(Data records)
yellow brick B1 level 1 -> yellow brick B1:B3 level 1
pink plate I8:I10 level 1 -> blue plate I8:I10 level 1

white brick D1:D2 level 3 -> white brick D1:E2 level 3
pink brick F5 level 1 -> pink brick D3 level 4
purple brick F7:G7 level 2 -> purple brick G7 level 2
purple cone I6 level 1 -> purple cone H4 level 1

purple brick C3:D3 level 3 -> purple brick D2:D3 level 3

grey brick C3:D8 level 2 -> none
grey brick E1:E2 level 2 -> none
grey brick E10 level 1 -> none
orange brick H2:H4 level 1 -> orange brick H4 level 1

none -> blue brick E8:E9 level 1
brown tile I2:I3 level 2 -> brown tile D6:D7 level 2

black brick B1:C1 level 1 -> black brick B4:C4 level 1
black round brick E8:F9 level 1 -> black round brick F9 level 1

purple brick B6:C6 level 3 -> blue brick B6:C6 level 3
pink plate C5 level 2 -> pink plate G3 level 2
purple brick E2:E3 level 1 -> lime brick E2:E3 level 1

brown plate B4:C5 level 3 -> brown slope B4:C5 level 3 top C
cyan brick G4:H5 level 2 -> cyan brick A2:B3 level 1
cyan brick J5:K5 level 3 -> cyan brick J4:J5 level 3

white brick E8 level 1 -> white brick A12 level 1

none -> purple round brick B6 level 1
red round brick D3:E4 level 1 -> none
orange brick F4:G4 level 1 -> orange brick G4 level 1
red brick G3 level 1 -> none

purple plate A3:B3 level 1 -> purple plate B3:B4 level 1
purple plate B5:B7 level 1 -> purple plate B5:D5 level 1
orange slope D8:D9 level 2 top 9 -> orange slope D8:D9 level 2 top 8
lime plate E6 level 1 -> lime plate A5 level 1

= Exercise description =
Look above for the line holding "purple brick F7:G7". Print it and every line after it, exactly, through the line holding "red brick G3 level 1 -> none".

= Final answer =
purple brick F7:G7 level 2 -> purple brick G7 level 2
purple cone I6 level 1 -> purple cone H4 level 1

purple brick C3:D3 level 3 -> purple brick D2:D3 level 3

grey brick C3:D8 level 2 -> none
grey brick E1:E2 level 2 -> none
grey brick E10 level 1 -> none
orange brick H2:H4 level 1 -> orange brick H4 level 1

none -> blue brick E8:E9 level 1
brown tile I2:I3 level 2 -> brown tile D6:D7 level 2

black brick B1:C1 level 1 -> black brick B4:C4 level 1
black round brick E8:F9 level 1 -> black round brick F9 level 1

purple brick B6:C6 level 3 -> blue brick B6:C6 level 3
pink plate C5 level 2 -> pink plate G3 level 2
purple brick E2:E3 level 1 -> lime brick E2:E3 level 1

brown plate B4:C5 level 3 -> brown slope B4:C5 level 3 top C
cyan brick G4:H5 level 2 -> cyan brick A2:B3 level 1
cyan brick J5:K5 level 3 -> cyan brick J4:J5 level 3

white brick E8 level 1 -> white brick A12 level 1

none -> purple round brick B6 level 1
red round brick D3:E4 level 1 -> none
orange brick F4:G4 level 1 -> orange brick G4 level 1
red brick G3 level 1 -> none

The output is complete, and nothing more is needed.